begin Material shown
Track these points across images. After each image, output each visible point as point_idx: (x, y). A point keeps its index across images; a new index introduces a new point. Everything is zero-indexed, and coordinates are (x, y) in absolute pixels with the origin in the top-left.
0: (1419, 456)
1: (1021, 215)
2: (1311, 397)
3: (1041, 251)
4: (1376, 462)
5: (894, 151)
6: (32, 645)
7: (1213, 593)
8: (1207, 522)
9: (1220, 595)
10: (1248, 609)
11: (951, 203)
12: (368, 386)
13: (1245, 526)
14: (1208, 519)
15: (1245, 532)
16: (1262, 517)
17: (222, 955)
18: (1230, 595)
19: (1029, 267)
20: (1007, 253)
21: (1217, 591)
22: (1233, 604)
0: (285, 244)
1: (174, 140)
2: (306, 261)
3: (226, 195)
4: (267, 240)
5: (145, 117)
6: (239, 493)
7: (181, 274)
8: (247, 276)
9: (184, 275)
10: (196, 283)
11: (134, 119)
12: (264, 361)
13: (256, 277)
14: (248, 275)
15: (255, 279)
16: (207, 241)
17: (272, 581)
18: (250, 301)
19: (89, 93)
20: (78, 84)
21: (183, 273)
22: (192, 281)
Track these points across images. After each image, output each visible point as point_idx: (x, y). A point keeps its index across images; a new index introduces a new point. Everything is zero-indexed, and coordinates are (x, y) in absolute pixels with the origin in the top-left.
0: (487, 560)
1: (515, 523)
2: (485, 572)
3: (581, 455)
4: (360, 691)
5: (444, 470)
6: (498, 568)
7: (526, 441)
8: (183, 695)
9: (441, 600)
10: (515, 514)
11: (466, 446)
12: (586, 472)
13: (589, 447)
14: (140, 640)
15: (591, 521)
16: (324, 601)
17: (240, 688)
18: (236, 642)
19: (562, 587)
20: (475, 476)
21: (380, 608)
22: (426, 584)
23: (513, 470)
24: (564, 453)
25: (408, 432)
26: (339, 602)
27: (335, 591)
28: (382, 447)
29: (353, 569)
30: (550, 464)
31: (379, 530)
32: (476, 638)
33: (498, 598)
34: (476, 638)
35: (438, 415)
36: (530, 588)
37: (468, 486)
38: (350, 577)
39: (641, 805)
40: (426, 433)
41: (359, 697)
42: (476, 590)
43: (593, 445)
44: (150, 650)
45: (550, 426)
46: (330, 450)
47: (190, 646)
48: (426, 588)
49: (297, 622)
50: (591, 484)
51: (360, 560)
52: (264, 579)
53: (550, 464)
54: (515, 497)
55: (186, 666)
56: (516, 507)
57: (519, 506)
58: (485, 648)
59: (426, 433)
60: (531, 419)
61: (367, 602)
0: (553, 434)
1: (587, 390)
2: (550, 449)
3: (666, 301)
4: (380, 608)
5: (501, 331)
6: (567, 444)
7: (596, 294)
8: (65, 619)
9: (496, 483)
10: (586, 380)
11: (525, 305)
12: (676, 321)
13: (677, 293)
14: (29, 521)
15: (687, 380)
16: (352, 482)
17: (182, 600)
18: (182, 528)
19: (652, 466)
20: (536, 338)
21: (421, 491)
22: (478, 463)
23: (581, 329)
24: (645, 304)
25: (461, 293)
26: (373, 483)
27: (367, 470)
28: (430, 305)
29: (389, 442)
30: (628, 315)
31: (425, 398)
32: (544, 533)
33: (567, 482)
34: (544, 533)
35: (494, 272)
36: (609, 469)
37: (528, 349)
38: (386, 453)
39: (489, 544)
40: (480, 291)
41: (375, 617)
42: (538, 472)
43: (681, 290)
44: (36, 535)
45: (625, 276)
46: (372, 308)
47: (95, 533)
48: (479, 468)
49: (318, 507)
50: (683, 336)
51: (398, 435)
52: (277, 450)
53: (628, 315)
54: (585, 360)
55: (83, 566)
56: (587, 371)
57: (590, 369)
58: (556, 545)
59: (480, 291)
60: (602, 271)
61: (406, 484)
end Material shown
** Work instructions **
Rewrite all of the lines above, putting "0-based" in place of every "zero-indexed" and keeping everything else the same.

** Output for this task **
Track these points across images. After each image, output each visible point as point_idx: (x, y). A point keeps its index across images; a new index introduces a new point. Everything is 0-based, and coordinates are (x, y) in absolute pixels with the origin in the top-left.
0: (1419, 456)
1: (1021, 215)
2: (1311, 397)
3: (1041, 251)
4: (1376, 462)
5: (894, 151)
6: (32, 645)
7: (1213, 593)
8: (1207, 522)
9: (1220, 595)
10: (1248, 609)
11: (951, 203)
12: (368, 386)
13: (1245, 526)
14: (1208, 519)
15: (1245, 532)
16: (1262, 517)
17: (222, 955)
18: (1230, 595)
19: (1029, 267)
20: (1007, 253)
21: (1217, 591)
22: (1233, 604)
0: (285, 244)
1: (174, 140)
2: (306, 261)
3: (226, 195)
4: (267, 240)
5: (145, 117)
6: (239, 493)
7: (181, 274)
8: (247, 276)
9: (184, 275)
10: (196, 283)
11: (134, 119)
12: (264, 361)
13: (256, 277)
14: (248, 275)
15: (255, 279)
16: (207, 241)
17: (272, 581)
18: (250, 301)
19: (89, 93)
20: (78, 84)
21: (183, 273)
22: (192, 281)
Track these points across images. After each image, output each visible point as point_idx: (x, y). A point keeps its index across images; a new index introduces a new point. Everything is 0-based, and coordinates are (x, y) in absolute pixels with the origin in the top-left.
0: (487, 560)
1: (515, 523)
2: (485, 572)
3: (581, 455)
4: (360, 691)
5: (444, 470)
6: (498, 568)
7: (526, 441)
8: (183, 695)
9: (441, 600)
10: (515, 514)
11: (466, 446)
12: (586, 472)
13: (589, 447)
14: (140, 640)
15: (591, 521)
16: (324, 601)
17: (240, 688)
18: (236, 642)
19: (562, 587)
20: (475, 476)
21: (380, 608)
22: (426, 584)
23: (513, 470)
24: (564, 453)
25: (408, 432)
26: (339, 602)
27: (335, 591)
28: (382, 447)
29: (353, 569)
30: (550, 464)
31: (379, 530)
32: (476, 638)
33: (498, 598)
34: (476, 638)
35: (438, 415)
36: (530, 588)
37: (468, 486)
38: (350, 577)
39: (641, 805)
40: (426, 433)
41: (359, 697)
42: (476, 590)
43: (593, 445)
44: (150, 650)
45: (550, 426)
46: (330, 450)
47: (190, 646)
48: (426, 588)
49: (297, 622)
50: (591, 484)
51: (360, 560)
52: (264, 579)
53: (550, 464)
54: (515, 497)
55: (186, 666)
56: (516, 507)
57: (519, 506)
58: (485, 648)
59: (426, 433)
60: (531, 419)
61: (367, 602)
0: (553, 434)
1: (587, 390)
2: (550, 449)
3: (666, 301)
4: (380, 608)
5: (501, 331)
6: (567, 444)
7: (596, 294)
8: (65, 619)
9: (496, 483)
10: (586, 380)
11: (525, 305)
12: (676, 321)
13: (677, 293)
14: (29, 521)
15: (687, 380)
16: (352, 482)
17: (182, 600)
18: (182, 528)
19: (652, 466)
20: (536, 338)
21: (421, 491)
22: (478, 463)
23: (581, 329)
24: (645, 304)
25: (461, 293)
26: (373, 483)
27: (367, 470)
28: (430, 305)
29: (389, 442)
30: (628, 315)
31: (425, 398)
32: (544, 533)
33: (567, 482)
34: (544, 533)
35: (494, 272)
36: (609, 469)
37: (528, 349)
38: (386, 453)
39: (489, 544)
40: (480, 291)
41: (375, 617)
42: (538, 472)
43: (681, 290)
44: (36, 535)
45: (625, 276)
46: (372, 308)
47: (95, 533)
48: (479, 468)
49: (318, 507)
50: (683, 336)
51: (398, 435)
52: (277, 450)
53: (628, 315)
54: (585, 360)
55: (83, 566)
56: (587, 371)
57: (590, 369)
58: (556, 545)
59: (480, 291)
60: (602, 271)
61: (406, 484)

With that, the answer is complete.